* Task statement *
From the entries below, please output exactly the lines starting at the one containing "camera: 55 degrees right, 0 degrees up" and ending at the one containing "(225, 644) = (228, 605): white", both included.
*** Opening Information supplied ***
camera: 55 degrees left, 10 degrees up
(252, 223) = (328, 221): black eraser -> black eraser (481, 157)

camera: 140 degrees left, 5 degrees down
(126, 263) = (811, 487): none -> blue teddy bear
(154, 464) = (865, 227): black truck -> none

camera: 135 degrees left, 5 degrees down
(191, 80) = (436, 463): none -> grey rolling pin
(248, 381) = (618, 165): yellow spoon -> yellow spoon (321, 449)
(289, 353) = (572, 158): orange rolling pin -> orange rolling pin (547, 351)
*** Closing Information supplied ***
*** Opening Information supplied ***
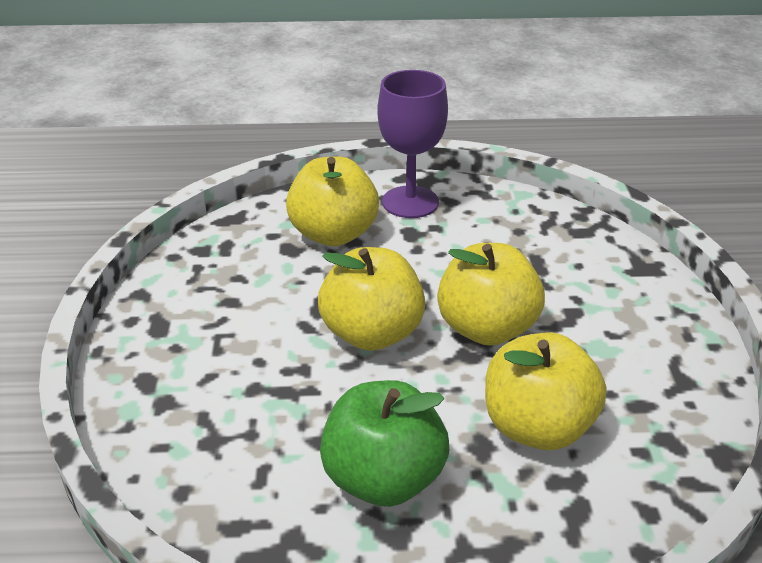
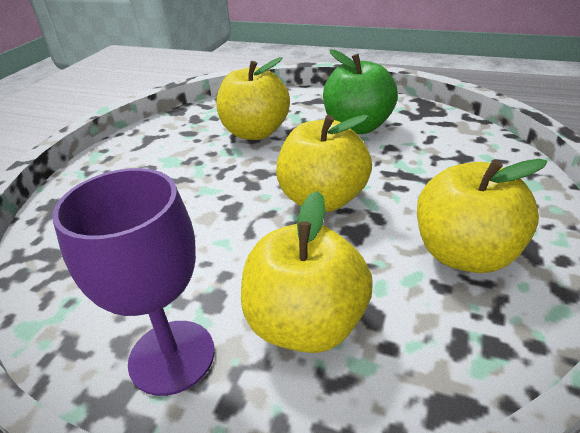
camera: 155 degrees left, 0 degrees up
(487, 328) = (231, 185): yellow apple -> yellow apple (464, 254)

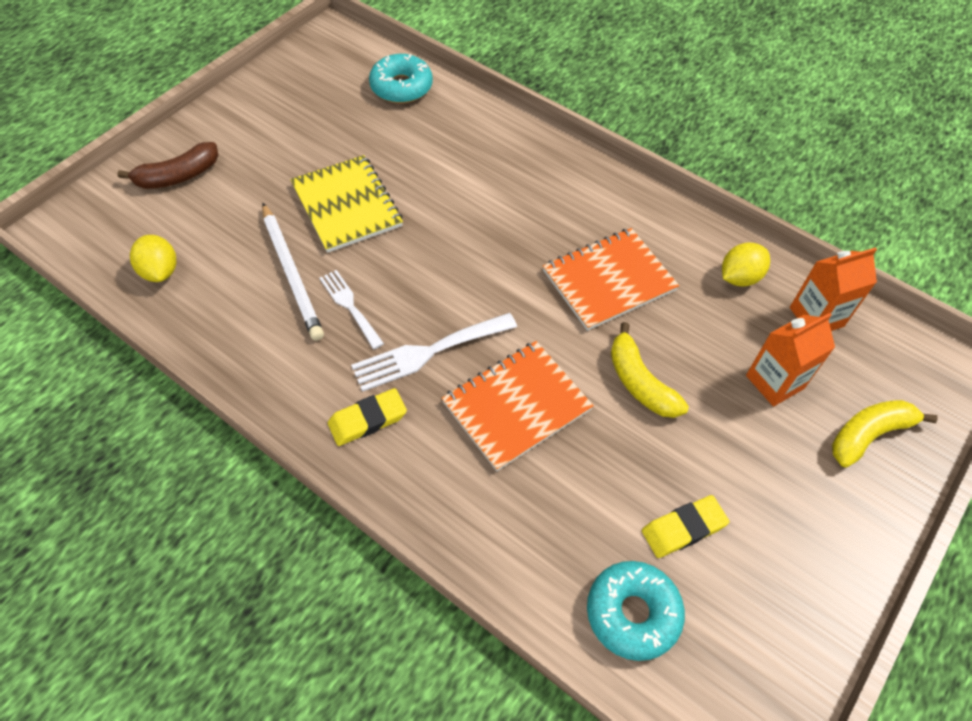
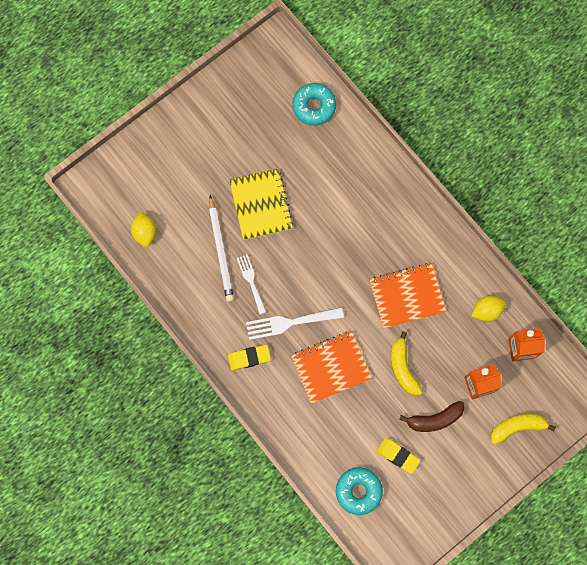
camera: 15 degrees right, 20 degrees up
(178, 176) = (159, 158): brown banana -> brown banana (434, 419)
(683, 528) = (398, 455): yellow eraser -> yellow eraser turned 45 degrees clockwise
*** Closing Information supplied ***
*** Opening Information supplied ***
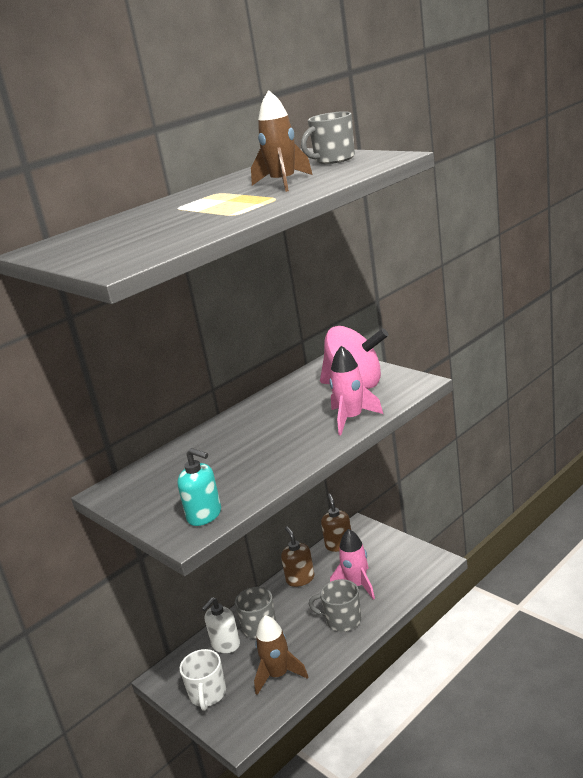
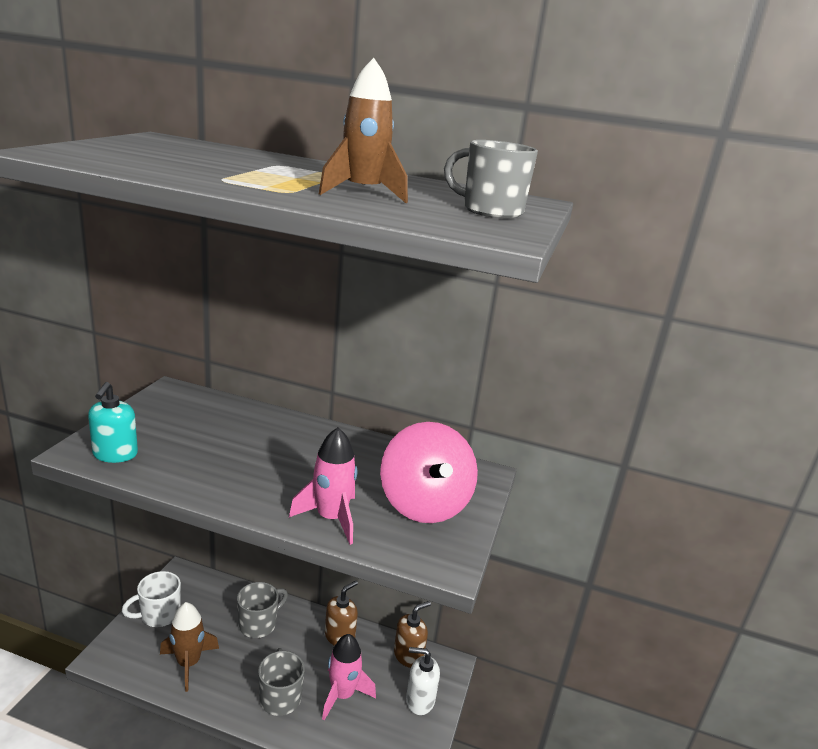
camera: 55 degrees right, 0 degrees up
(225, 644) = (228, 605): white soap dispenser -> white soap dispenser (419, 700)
*** Closing Information supplied ***
* Task answer *
camera: 55 degrees right, 0 degrees up
(225, 644) = (228, 605): white soap dispenser -> white soap dispenser (419, 700)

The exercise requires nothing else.